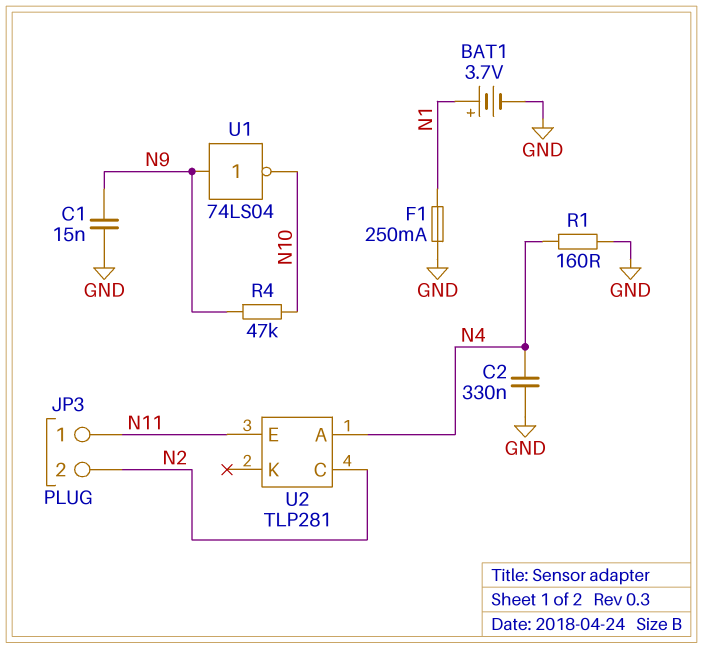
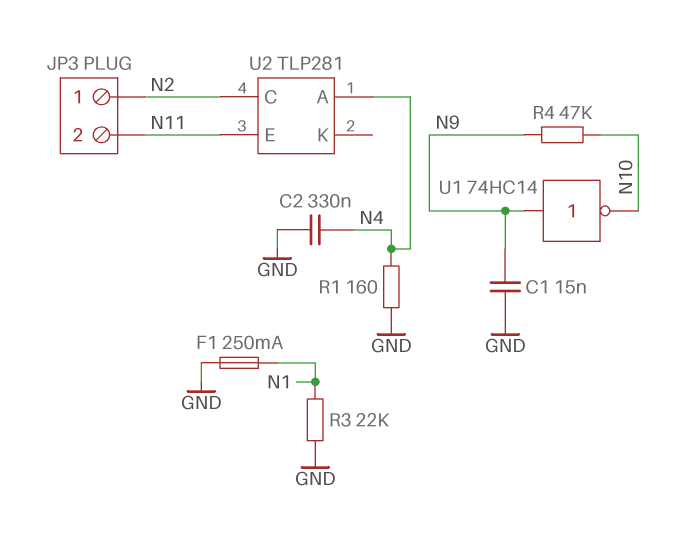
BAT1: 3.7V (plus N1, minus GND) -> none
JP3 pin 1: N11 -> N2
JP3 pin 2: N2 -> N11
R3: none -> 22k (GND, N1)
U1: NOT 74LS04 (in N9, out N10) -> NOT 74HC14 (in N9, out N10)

----

• What you are asked to do: Would you print the whole listing exactly, omitting the pictures?

• Output below:
BAT1: 3.7V (plus N1, minus GND) -> none
JP3 pin 1: N11 -> N2
JP3 pin 2: N2 -> N11
R3: none -> 22k (GND, N1)
U1: NOT 74LS04 (in N9, out N10) -> NOT 74HC14 (in N9, out N10)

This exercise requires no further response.